▸ **Material for this task**
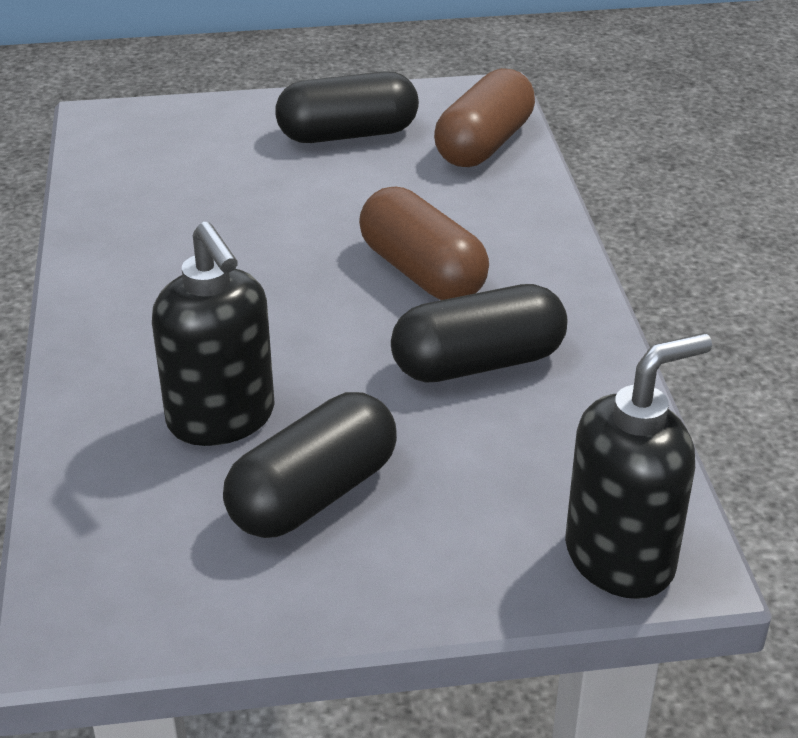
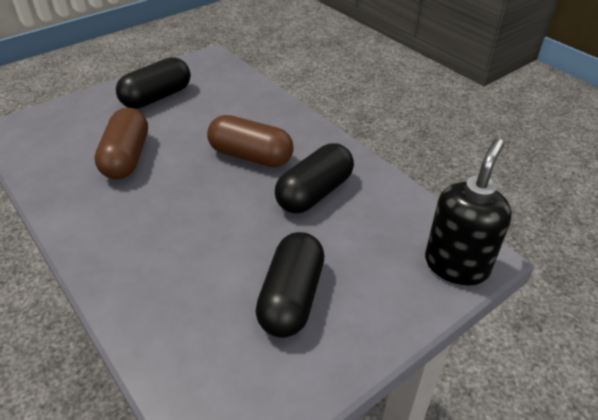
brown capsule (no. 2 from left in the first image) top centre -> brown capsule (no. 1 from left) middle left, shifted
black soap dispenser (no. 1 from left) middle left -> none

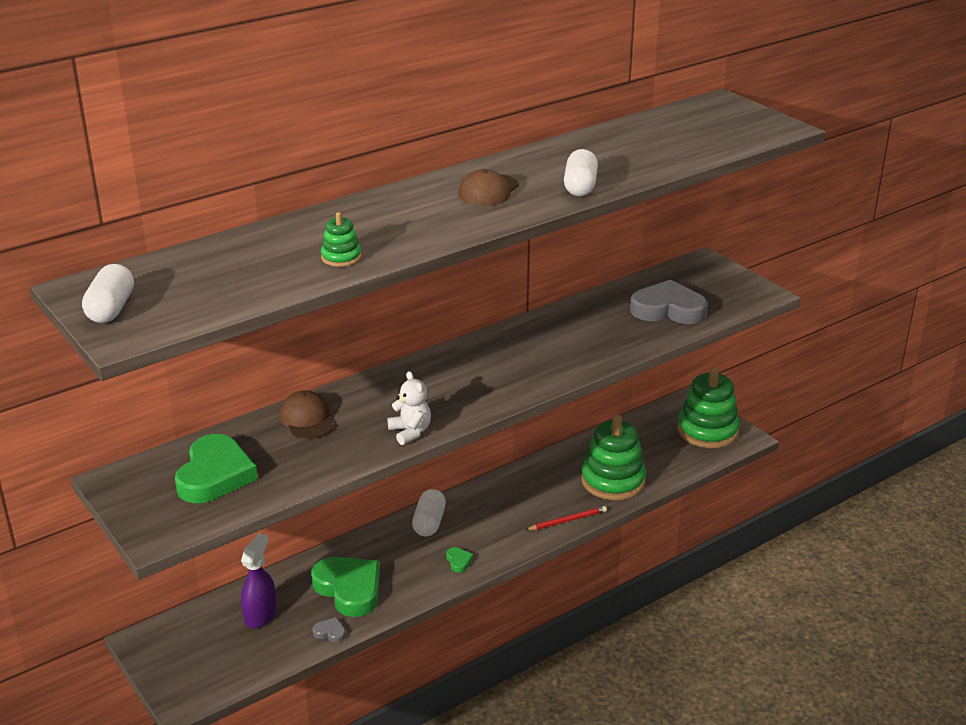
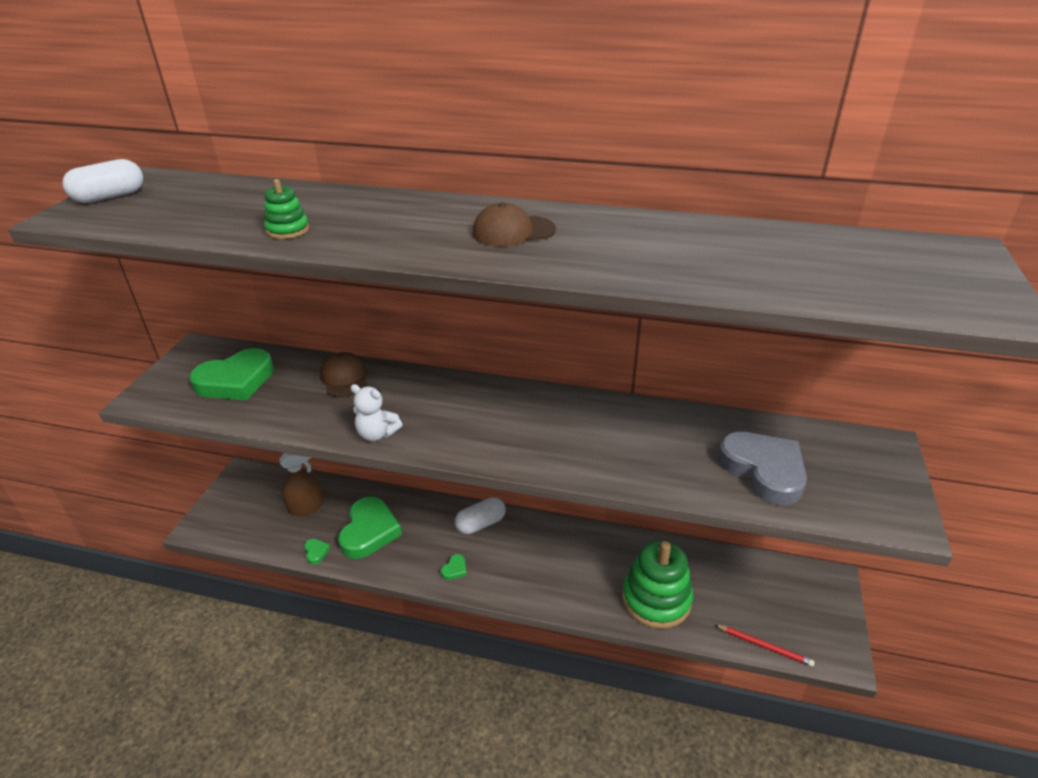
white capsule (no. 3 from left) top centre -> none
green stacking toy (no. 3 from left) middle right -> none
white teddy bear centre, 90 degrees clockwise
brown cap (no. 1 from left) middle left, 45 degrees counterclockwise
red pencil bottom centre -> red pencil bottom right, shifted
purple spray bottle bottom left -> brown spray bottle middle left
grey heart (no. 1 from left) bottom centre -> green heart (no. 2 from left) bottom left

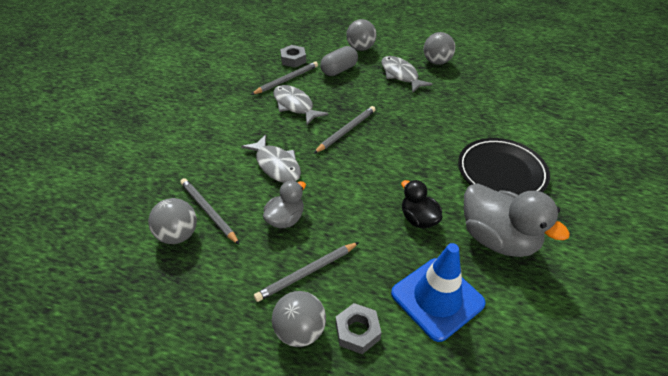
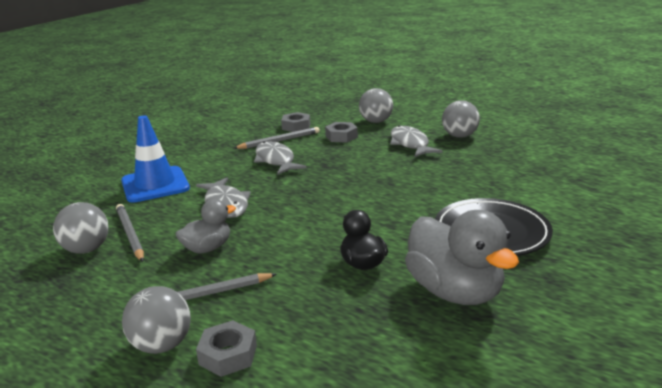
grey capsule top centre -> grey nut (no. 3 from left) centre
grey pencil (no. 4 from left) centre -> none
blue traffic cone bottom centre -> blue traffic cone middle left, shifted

▸ **Problem description**
Could you restate the material word for word, omitting the pictures?

▸ **Output for this task**
brown capsule (no. 2 from left in the first image) top centre -> brown capsule (no. 1 from left) middle left, shifted
black soap dispenser (no. 1 from left) middle left -> none

white capsule (no. 3 from left) top centre -> none
green stacking toy (no. 3 from left) middle right -> none
white teddy bear centre, 90 degrees clockwise
brown cap (no. 1 from left) middle left, 45 degrees counterclockwise
red pencil bottom centre -> red pencil bottom right, shifted
purple spray bottle bottom left -> brown spray bottle middle left
grey heart (no. 1 from left) bottom centre -> green heart (no. 2 from left) bottom left

grey capsule top centre -> grey nut (no. 3 from left) centre
grey pencil (no. 4 from left) centre -> none
blue traffic cone bottom centre -> blue traffic cone middle left, shifted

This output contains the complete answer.